Part of a data file:

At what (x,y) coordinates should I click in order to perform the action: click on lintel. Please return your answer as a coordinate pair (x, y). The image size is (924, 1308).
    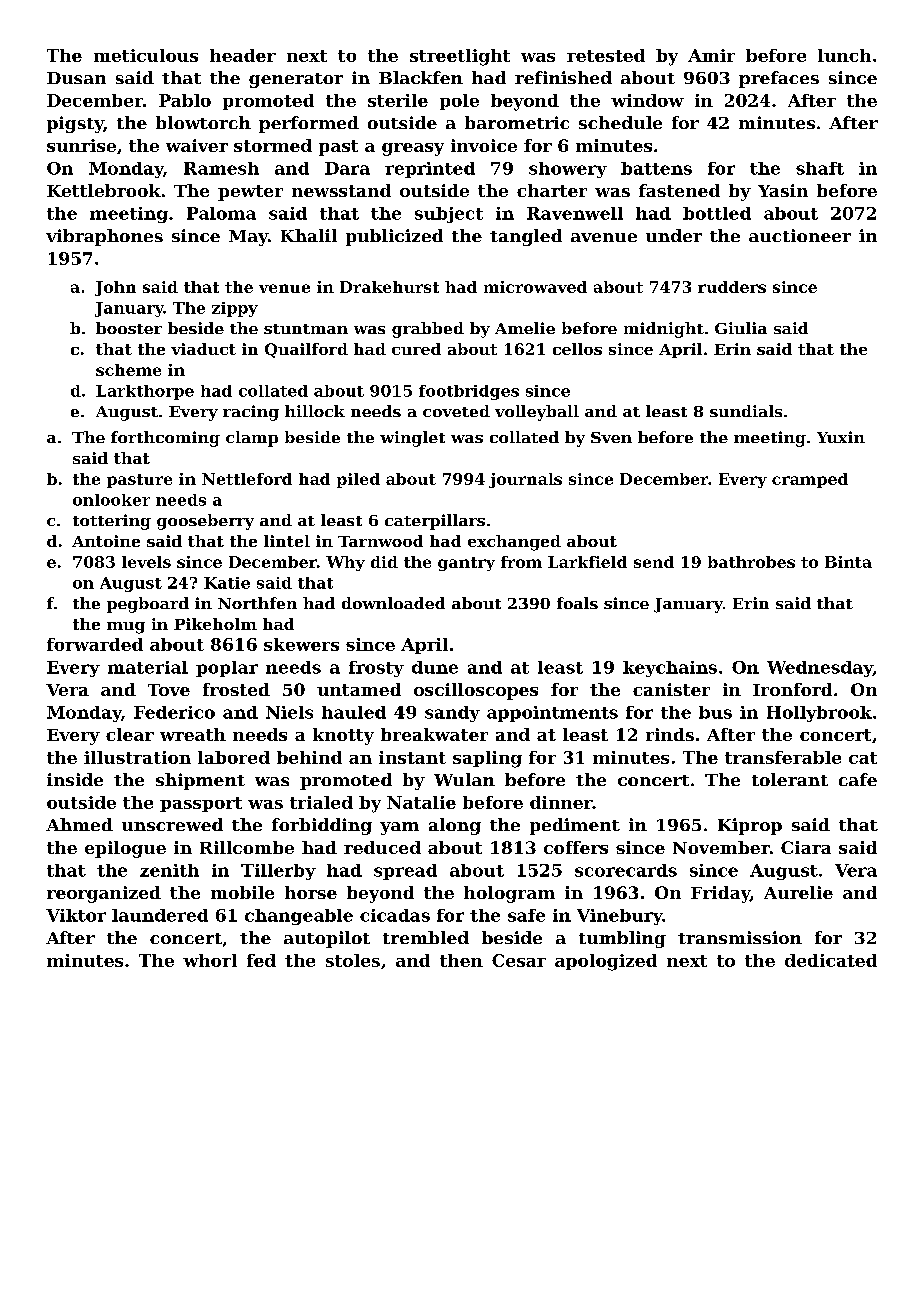
    Looking at the image, I should click on (287, 541).
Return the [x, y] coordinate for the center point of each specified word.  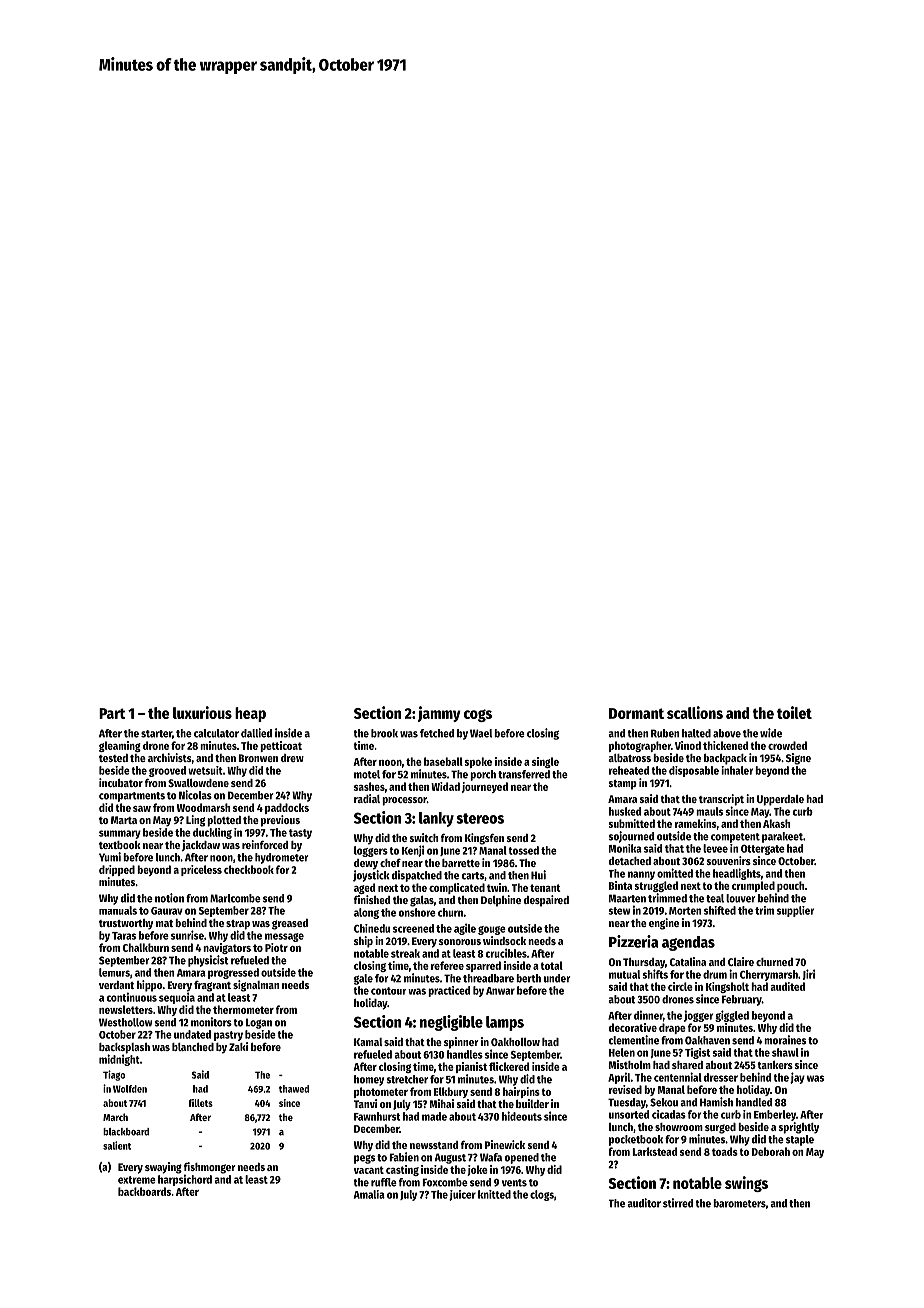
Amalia [369, 1194]
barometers [739, 1203]
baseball [443, 761]
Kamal [368, 1042]
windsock [504, 940]
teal [715, 898]
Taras [124, 936]
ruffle [384, 1182]
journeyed [485, 787]
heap [250, 714]
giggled [732, 1016]
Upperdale [780, 800]
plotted [224, 821]
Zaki [238, 1046]
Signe [798, 759]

* [What you need to do] Please render every line of the listing above as a numbered list, dropping any blank lines and leaving the pictures out.

* [Reply to the task]
1. At what (x,y) coordinates should I click in order to perform the action: click on lintel. Please return your answer as a coordinate pair (x, y). The image size is (924, 1308).
2.     Looking at the image, I should click on (287, 541).
3. Return the [x, y] coordinate for the center point of each specified word.  
4. Amalia [369, 1194]
5. barometers [739, 1203]
6. baseball [443, 761]
7. Kamal [368, 1042]
8. windsock [504, 940]
9. teal [715, 898]
10. Taras [124, 936]
11. ruffle [384, 1182]
12. journeyed [485, 787]
13. heap [250, 714]
14. giggled [732, 1016]
15. Upperdale [780, 800]
16. plotted [224, 821]
17. Zaki [238, 1046]
18. Signe [798, 759]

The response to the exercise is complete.